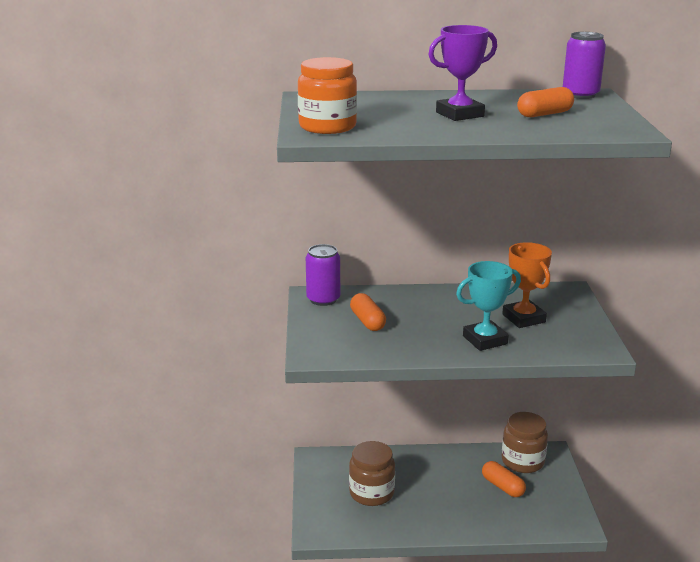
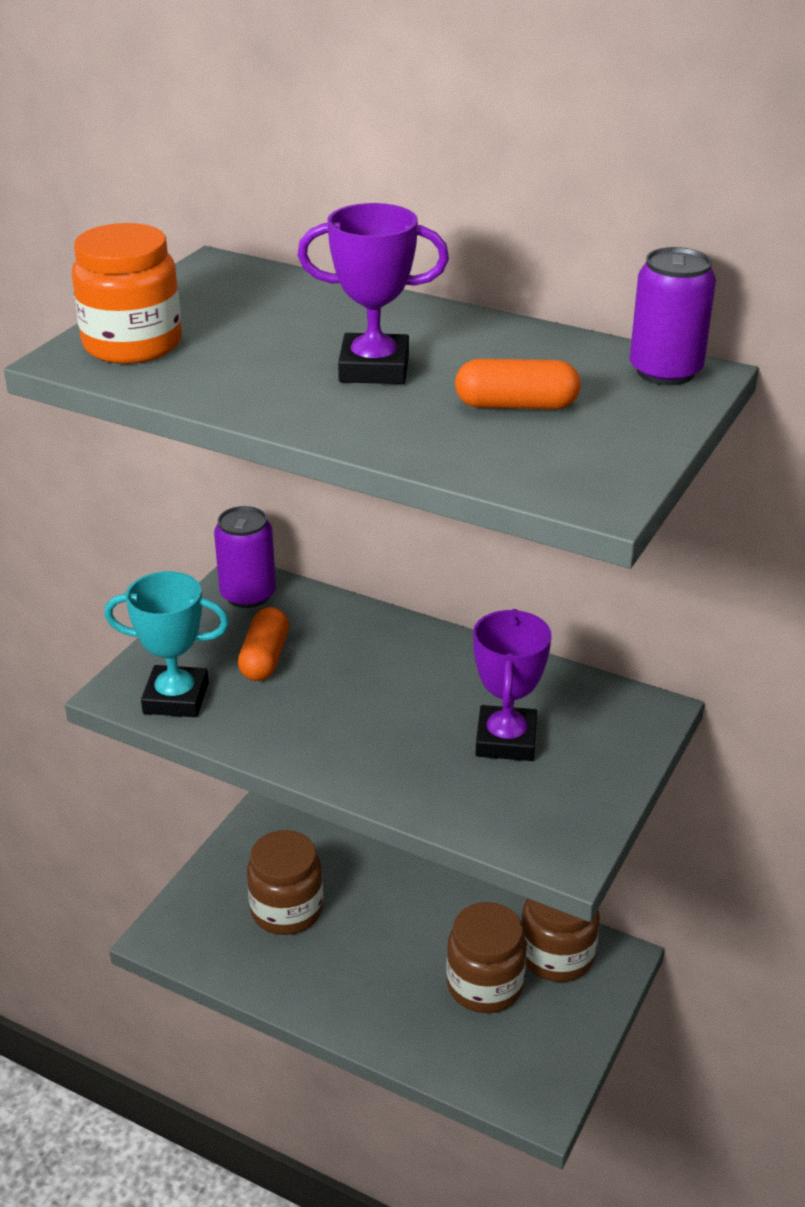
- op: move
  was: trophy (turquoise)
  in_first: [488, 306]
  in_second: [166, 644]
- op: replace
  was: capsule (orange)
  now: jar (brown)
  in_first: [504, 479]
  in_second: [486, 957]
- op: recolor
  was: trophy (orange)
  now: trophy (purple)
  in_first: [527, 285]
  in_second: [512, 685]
☆ ☆ ☆ ☆
_Exercise prompt_.
In the listing above, find the line that contains "was: trophy (turquoise)". Write it out exactly, along with each line after it up to and including the last.

_Output of the task_.
  was: trophy (turquoise)
  in_first: [488, 306]
  in_second: [166, 644]
- op: replace
  was: capsule (orange)
  now: jar (brown)
  in_first: [504, 479]
  in_second: [486, 957]
- op: recolor
  was: trophy (orange)
  now: trophy (purple)
  in_first: [527, 285]
  in_second: [512, 685]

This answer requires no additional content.